* Work to be completed:
Every line in the data below that has the word "PIXELS" should be returned.

* Detected change data:
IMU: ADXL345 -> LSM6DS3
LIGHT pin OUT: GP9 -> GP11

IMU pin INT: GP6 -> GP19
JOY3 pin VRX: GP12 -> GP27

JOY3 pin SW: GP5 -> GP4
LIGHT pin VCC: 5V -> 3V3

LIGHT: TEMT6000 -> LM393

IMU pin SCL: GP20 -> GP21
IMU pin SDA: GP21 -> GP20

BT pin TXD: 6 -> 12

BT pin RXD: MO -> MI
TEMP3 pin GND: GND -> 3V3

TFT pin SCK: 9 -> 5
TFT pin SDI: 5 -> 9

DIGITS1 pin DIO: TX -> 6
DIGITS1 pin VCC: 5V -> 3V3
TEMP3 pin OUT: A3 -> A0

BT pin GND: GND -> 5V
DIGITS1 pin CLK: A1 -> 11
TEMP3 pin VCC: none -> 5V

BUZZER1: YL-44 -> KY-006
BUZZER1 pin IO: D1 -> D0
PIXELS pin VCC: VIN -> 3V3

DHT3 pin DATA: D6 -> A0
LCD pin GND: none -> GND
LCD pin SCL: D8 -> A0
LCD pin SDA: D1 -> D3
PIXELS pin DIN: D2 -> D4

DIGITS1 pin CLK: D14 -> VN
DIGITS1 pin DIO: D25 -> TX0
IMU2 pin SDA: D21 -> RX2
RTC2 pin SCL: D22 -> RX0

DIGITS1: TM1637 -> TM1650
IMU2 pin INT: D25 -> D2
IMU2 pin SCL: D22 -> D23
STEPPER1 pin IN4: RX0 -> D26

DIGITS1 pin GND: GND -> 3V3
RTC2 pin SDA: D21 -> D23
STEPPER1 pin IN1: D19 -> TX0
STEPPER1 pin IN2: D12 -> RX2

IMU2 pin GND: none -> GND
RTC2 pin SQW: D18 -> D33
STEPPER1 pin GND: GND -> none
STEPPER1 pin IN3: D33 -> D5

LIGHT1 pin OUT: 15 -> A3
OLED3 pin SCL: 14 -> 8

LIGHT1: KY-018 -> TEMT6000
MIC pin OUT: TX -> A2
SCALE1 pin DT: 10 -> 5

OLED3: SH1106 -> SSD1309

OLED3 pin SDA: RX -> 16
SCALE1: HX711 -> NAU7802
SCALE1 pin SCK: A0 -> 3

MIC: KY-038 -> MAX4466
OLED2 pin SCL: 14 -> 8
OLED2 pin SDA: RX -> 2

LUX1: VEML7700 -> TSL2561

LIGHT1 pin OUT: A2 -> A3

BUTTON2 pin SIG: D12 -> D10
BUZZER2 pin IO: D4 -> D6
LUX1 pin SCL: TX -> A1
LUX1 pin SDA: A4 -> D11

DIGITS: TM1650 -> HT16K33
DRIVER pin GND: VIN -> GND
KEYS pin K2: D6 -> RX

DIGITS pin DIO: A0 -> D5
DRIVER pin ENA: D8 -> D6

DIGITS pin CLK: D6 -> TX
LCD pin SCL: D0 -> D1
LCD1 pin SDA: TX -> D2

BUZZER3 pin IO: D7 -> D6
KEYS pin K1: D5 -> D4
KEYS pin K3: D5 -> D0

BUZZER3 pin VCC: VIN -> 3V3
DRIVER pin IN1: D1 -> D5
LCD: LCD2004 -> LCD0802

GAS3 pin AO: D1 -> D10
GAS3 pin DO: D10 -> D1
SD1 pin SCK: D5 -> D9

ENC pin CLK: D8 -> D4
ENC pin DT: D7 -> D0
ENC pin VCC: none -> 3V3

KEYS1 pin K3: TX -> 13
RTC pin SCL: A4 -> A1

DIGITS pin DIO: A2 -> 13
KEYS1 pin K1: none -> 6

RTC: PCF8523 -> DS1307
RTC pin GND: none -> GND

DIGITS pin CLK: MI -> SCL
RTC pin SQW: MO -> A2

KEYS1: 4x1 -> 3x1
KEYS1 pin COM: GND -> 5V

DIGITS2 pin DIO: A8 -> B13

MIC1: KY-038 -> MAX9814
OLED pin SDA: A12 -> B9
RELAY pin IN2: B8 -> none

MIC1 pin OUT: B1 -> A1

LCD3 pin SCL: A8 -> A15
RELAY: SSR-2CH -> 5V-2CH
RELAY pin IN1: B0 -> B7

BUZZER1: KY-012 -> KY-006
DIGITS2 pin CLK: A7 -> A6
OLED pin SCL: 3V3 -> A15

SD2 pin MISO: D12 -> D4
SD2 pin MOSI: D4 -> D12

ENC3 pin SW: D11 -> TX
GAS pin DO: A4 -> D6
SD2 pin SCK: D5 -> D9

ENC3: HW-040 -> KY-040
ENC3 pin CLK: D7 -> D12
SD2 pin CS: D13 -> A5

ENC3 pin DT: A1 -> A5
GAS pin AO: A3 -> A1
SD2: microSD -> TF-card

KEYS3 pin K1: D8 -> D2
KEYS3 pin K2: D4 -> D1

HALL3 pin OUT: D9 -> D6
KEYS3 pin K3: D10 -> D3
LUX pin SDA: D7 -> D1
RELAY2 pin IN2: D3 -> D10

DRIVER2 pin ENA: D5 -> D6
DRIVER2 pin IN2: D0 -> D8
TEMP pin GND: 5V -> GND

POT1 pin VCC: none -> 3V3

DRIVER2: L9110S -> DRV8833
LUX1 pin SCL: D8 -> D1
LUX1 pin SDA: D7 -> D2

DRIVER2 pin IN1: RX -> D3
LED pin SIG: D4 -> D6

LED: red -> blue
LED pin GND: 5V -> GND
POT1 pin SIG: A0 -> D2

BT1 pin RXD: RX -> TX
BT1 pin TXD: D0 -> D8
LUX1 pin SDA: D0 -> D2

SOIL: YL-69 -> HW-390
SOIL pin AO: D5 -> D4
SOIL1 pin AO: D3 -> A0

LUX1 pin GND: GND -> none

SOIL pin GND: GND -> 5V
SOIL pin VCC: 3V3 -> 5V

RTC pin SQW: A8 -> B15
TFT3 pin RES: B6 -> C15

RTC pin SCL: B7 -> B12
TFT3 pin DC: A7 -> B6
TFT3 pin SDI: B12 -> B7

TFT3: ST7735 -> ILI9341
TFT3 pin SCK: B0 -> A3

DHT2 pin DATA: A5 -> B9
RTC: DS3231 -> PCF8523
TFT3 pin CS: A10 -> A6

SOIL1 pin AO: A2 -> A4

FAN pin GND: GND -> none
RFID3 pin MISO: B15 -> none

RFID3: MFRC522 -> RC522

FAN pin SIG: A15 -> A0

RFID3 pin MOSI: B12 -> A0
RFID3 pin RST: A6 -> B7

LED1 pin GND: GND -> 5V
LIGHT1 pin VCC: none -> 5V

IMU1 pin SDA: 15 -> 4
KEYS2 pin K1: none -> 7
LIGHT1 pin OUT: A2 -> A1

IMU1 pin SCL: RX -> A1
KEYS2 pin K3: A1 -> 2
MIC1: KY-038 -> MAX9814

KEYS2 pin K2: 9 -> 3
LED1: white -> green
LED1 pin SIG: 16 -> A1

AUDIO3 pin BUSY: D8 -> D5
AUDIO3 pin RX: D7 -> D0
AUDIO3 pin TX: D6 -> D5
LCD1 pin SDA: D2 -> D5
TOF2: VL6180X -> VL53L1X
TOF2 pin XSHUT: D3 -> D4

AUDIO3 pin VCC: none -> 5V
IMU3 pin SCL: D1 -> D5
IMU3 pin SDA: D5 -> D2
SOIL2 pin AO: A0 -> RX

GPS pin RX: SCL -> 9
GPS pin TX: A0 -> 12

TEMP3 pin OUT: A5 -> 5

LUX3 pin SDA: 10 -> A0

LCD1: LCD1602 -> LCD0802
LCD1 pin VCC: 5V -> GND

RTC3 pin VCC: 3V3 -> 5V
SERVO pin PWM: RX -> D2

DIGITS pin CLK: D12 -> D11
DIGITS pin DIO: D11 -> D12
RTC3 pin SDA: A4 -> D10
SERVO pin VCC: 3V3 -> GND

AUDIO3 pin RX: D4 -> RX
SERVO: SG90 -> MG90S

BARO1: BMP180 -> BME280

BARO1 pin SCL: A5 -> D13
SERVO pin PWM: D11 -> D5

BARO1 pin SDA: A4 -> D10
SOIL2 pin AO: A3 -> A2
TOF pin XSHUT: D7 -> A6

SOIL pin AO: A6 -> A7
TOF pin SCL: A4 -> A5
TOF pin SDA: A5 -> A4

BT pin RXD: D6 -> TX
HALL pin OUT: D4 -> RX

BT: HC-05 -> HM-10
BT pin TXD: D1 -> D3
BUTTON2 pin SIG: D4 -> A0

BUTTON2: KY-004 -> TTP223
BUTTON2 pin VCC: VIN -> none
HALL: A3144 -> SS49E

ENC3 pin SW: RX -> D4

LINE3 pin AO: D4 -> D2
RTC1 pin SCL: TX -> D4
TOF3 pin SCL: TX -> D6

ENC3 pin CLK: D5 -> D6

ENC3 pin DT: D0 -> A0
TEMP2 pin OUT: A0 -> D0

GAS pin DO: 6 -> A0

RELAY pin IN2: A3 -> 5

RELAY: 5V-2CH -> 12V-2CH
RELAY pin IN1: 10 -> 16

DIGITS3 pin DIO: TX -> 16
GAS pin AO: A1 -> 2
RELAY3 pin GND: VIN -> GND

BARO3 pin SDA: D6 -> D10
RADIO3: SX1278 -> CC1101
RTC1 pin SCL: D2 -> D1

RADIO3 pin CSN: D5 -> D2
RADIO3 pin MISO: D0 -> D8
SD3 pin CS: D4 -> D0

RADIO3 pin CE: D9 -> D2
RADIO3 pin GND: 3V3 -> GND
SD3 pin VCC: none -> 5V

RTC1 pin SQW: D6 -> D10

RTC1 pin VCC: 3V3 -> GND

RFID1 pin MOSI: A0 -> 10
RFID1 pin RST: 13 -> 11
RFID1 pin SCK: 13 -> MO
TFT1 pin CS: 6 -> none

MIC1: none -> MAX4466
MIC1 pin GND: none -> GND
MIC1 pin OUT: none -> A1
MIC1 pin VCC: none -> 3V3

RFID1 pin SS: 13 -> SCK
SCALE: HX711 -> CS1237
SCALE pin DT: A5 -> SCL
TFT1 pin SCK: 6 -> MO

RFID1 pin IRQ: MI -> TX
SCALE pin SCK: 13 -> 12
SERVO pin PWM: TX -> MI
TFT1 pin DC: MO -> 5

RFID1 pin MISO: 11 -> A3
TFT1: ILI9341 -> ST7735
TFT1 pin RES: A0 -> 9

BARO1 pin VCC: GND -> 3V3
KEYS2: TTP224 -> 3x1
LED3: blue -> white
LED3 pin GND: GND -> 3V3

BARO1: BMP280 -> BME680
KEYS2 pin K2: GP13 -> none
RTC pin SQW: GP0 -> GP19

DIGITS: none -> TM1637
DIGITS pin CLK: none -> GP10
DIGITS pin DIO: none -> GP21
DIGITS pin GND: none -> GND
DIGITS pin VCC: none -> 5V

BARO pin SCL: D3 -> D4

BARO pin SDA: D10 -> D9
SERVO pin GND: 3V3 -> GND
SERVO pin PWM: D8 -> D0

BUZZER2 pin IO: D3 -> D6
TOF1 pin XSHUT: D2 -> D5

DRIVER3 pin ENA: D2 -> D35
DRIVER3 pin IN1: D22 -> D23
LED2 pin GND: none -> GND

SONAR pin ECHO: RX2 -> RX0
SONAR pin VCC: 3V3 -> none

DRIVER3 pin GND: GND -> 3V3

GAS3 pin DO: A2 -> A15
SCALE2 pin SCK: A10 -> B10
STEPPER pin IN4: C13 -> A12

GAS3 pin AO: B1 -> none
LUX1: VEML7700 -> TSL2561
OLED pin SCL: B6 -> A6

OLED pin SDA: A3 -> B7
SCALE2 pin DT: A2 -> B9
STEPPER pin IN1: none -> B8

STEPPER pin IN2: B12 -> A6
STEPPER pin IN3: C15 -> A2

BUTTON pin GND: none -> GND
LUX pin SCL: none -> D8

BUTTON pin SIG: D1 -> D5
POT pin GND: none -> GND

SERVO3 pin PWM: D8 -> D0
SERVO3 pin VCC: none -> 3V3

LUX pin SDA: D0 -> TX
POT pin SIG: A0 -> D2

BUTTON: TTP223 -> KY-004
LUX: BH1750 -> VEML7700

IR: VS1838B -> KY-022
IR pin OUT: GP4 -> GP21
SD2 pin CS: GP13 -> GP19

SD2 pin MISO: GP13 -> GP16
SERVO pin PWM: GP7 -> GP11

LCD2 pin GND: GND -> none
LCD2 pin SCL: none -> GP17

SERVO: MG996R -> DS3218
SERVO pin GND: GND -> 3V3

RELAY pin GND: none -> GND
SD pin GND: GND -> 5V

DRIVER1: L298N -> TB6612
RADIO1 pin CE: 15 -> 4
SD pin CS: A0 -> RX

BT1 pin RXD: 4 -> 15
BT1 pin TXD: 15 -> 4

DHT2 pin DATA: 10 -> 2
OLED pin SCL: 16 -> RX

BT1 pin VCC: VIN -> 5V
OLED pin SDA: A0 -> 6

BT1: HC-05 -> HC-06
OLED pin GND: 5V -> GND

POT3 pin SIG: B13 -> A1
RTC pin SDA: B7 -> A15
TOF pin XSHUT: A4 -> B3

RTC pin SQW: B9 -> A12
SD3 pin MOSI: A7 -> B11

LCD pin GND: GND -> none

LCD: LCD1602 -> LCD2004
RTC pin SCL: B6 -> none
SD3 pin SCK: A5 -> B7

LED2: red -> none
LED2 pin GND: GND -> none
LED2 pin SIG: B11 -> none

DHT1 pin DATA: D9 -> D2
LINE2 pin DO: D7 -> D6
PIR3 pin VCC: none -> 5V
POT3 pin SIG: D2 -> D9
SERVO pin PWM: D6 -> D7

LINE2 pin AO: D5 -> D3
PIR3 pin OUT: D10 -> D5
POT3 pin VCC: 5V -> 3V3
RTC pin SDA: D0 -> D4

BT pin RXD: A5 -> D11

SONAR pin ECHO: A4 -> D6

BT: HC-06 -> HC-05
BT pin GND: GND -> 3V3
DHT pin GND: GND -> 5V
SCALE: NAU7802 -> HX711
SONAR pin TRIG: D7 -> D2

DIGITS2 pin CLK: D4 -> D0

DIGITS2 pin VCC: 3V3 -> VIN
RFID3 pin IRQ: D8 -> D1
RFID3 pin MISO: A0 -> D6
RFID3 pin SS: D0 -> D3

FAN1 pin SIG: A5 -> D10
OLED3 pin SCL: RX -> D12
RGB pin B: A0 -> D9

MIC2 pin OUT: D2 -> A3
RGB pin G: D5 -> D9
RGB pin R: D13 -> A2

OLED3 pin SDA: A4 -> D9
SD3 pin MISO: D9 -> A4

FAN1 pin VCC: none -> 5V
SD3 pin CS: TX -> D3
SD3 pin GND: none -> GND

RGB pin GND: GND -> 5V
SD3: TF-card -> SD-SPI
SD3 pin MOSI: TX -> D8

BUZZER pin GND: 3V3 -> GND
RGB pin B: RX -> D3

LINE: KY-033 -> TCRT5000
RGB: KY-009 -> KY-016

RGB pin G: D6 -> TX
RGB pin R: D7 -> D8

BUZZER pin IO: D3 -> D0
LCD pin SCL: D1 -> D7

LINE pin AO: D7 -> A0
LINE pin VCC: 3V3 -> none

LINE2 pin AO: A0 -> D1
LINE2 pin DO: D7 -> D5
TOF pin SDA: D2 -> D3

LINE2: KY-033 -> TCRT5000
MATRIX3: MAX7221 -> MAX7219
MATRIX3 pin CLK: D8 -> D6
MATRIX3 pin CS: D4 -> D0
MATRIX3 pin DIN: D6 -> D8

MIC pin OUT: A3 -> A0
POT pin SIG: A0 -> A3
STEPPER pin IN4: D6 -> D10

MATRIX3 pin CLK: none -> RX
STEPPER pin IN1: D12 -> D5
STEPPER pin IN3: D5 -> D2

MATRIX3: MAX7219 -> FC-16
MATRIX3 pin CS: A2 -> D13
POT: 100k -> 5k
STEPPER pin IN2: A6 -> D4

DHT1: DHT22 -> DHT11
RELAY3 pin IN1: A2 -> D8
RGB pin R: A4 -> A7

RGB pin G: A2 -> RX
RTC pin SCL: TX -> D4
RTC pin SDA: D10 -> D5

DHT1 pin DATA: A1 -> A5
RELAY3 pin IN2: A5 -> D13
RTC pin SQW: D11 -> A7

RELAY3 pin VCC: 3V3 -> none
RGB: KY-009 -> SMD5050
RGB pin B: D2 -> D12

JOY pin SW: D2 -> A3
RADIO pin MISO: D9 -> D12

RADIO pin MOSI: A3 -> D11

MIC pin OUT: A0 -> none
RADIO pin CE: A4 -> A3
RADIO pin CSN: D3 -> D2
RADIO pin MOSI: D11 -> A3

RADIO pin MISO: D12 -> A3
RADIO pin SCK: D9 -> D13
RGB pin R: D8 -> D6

* The completed task:
PIXELS pin VCC: VIN -> 3V3
PIXELS pin DIN: D2 -> D4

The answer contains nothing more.